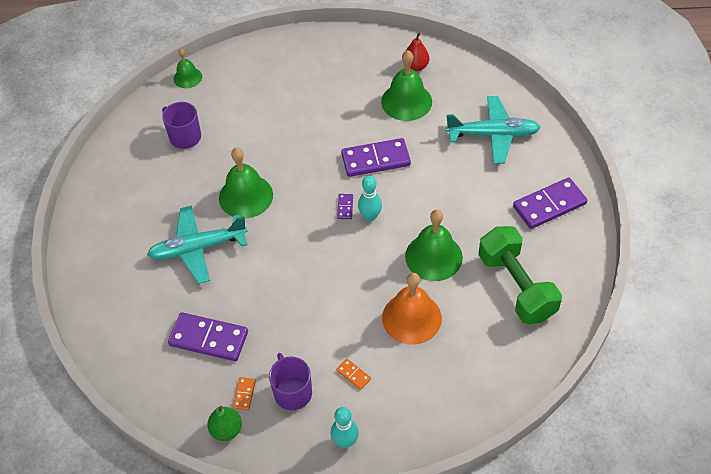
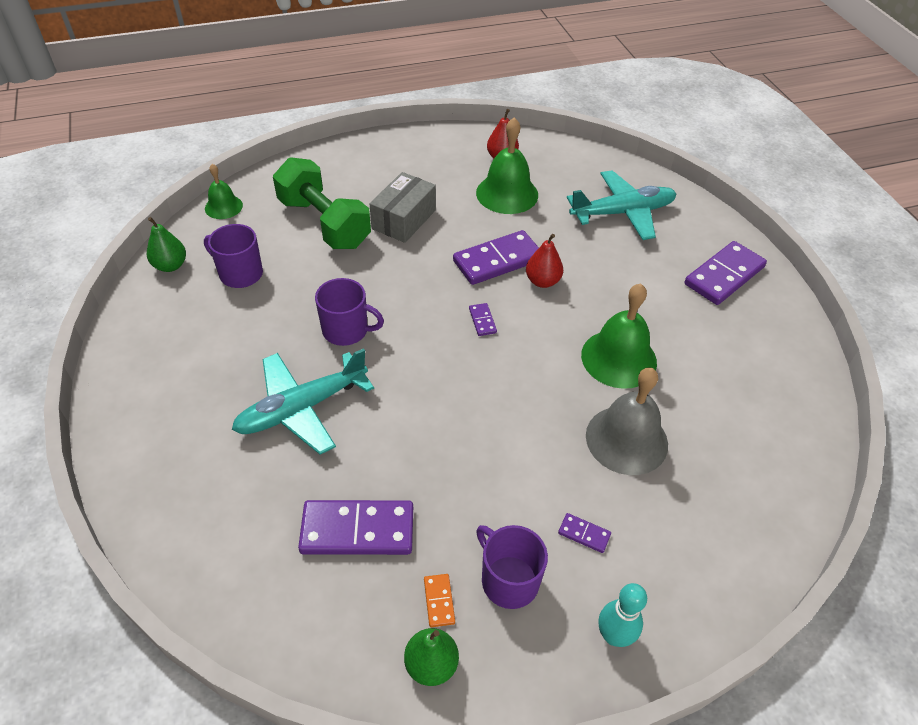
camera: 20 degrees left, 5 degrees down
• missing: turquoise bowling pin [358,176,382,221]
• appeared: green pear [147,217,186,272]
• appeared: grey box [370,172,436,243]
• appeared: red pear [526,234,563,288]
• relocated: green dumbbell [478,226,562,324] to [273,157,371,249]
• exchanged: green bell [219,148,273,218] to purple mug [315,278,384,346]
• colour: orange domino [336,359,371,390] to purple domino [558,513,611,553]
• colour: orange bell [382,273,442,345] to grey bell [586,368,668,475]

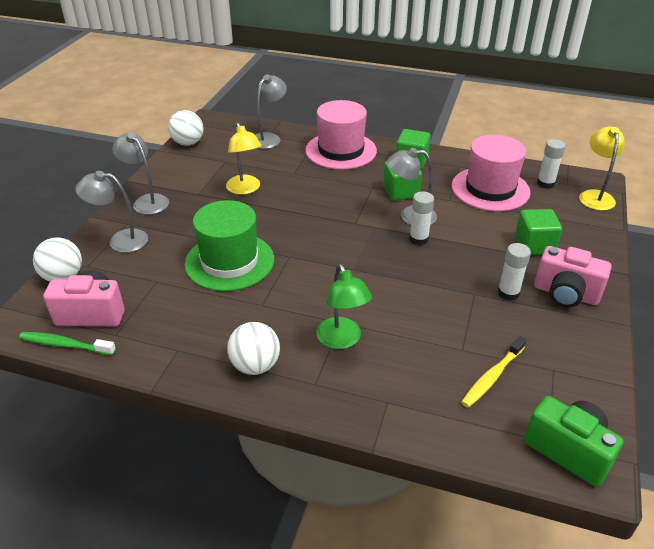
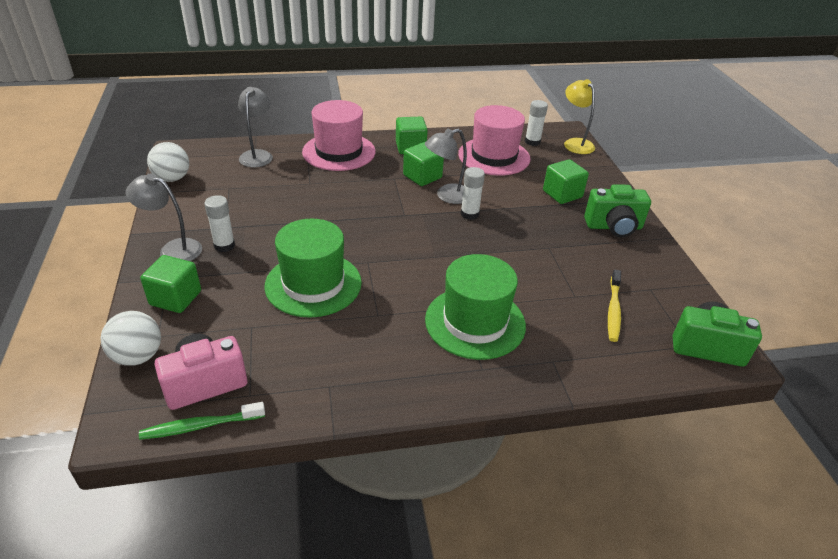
camera: 30 degrees left, 0 degrees up
• missing: yellow lamp [226,122,262,195]
• missing: white ball [227,322,280,375]
• relocated: white glue stick [498,243,531,301] to [204,195,235,252]
• exchanged: grey lamp [75,171,148,253] to green cube [140,255,201,313]
• exchanged: green lamp [316,264,372,349] to green hat [425,254,526,360]
• colour: pink camera [534,246,611,307] to green camera [584,184,651,237]

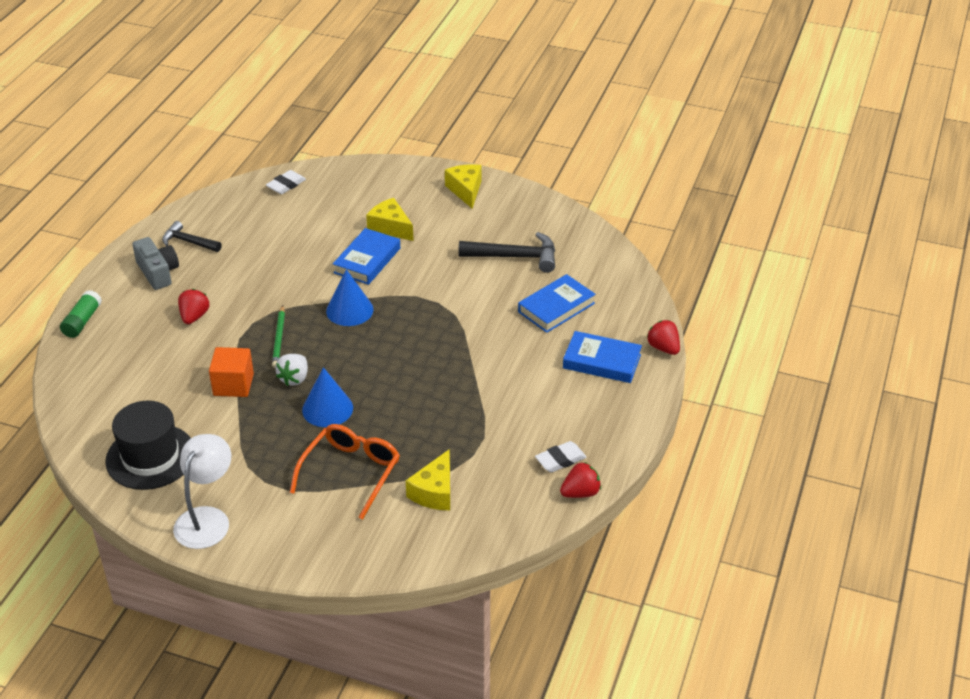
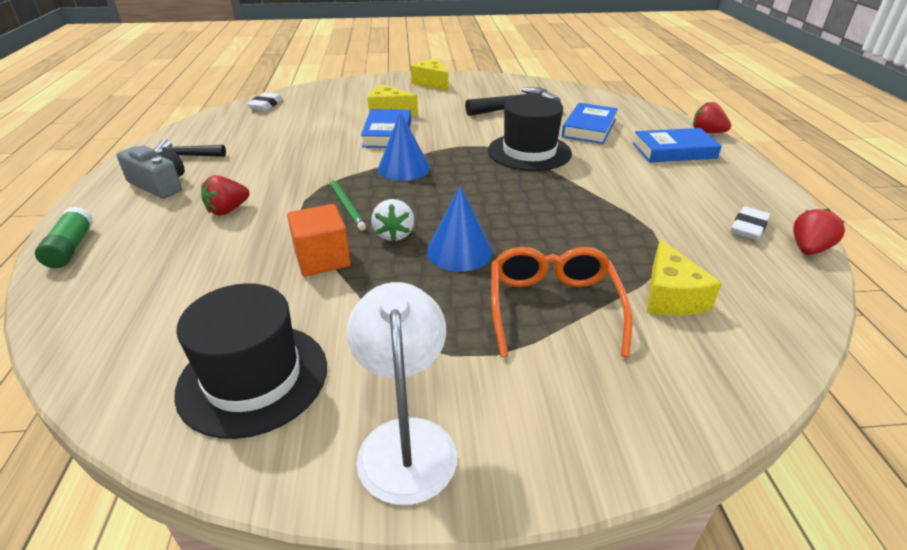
camera: 25 degrees left, 5 degrees down
• appeared: black hat [488,95,572,171]
• spun: red strawberry [178,289,210,324] = [201,175,250,216] 120 degrees counterclockwise

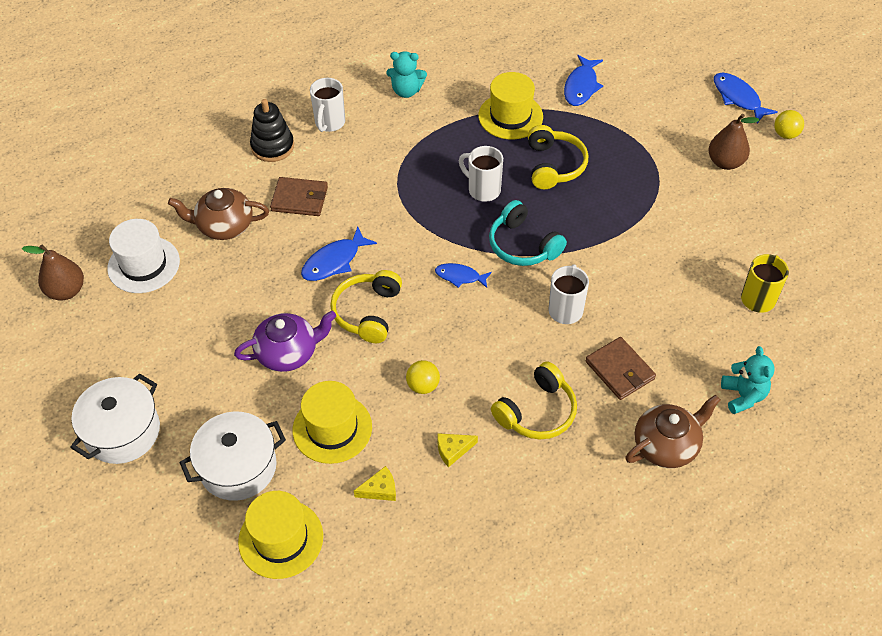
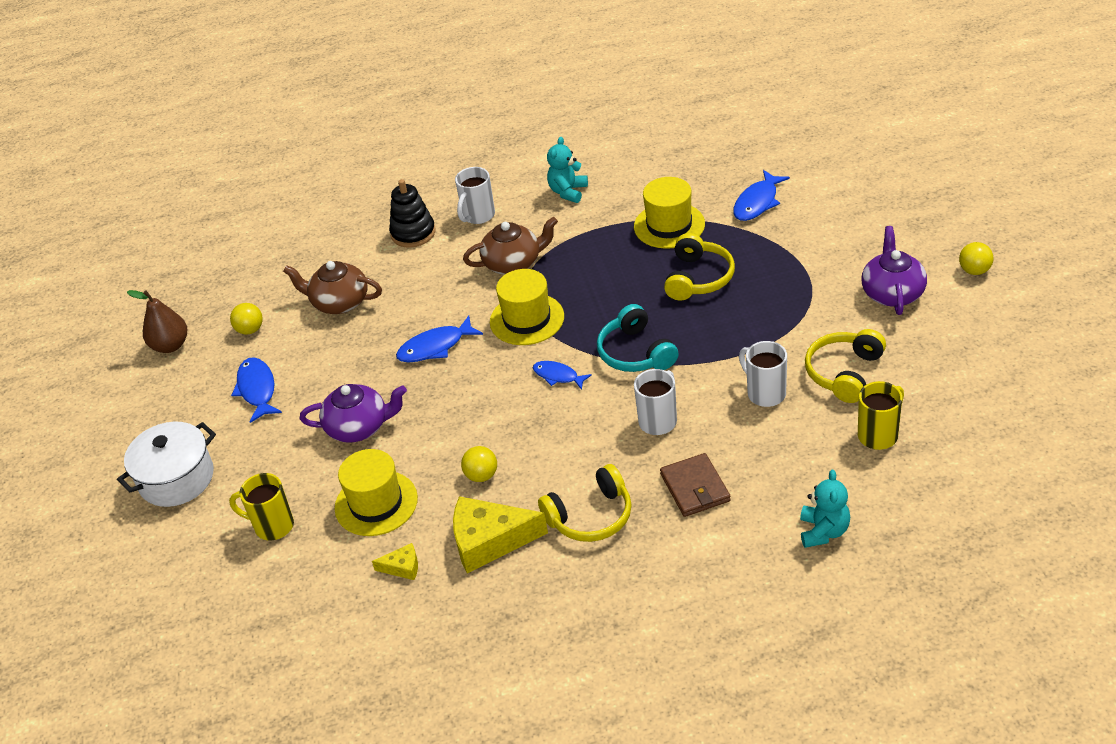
camera: 20 degrees right, 10 degrees down
• missing: brown wallet [270,177,328,216]
• relocated: yellow hat [238,491,323,579] to [490,269,564,345]
• relocated: yellow headphones [330,270,402,343] to [805,329,886,403]
• relocated: white mug [459,146,503,202] to [739,341,787,407]
• relocated: brown teapot [625,394,720,468] to [463,217,558,275]
• relocated: blue fish [714,73,777,123] to [231,357,282,423]
• exchanged: white hat [107,219,180,293] to yellow ball [230,303,263,335]
• exchanged: white pot [180,412,286,501] to yellow mug [229,473,294,540]
• exchanged: brown pear [708,114,760,170] to purple teapot [862,226,927,315]
• spun: turquoise teddy bear [386,51,427,98] = [547,137,588,203] 90 degrees clockwise
• size: yellow cheese [437,433,478,467] = [453,496,548,574] x2.10

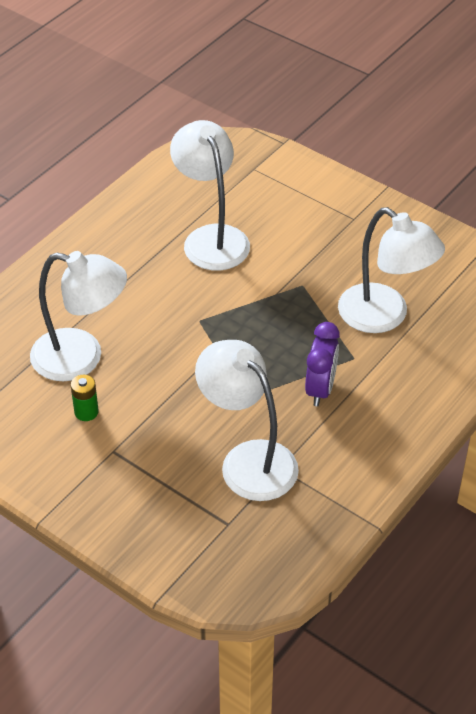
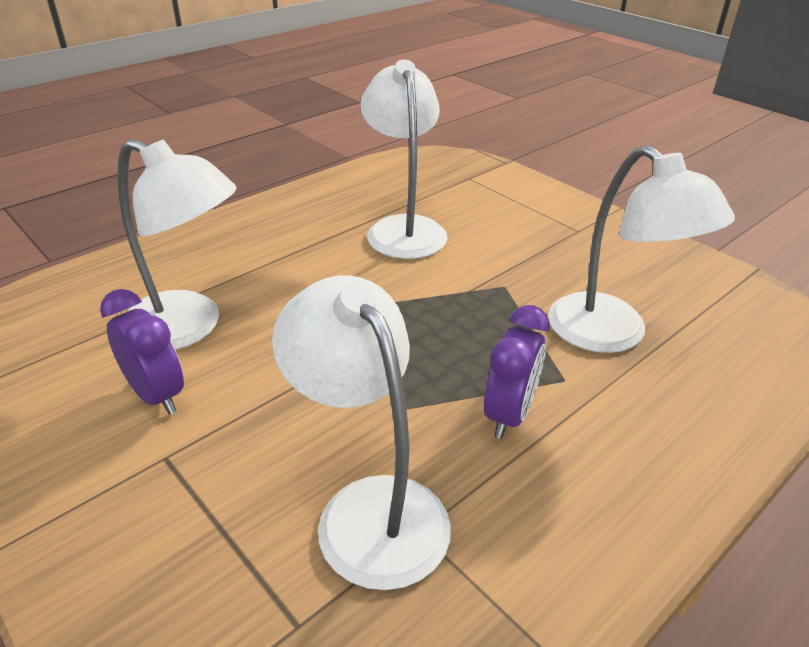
camera: 10 degrees right, 10 degrees down
• exchanged: green battery [71,375,99,421] to purple clock [100,289,184,415]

■ **Work order**
Reproduce precisely the lines of the listing above, from the line containing "purple teapot [862,226,927,315]" to the last line, both ends included. Pictures are to be omitted.

■ **Exercise solution**
• exchanged: brown pear [708,114,760,170] to purple teapot [862,226,927,315]
• spun: turquoise teddy bear [386,51,427,98] = [547,137,588,203] 90 degrees clockwise
• size: yellow cheese [437,433,478,467] = [453,496,548,574] x2.10

camera: 10 degrees right, 10 degrees down
• exchanged: green battery [71,375,99,421] to purple clock [100,289,184,415]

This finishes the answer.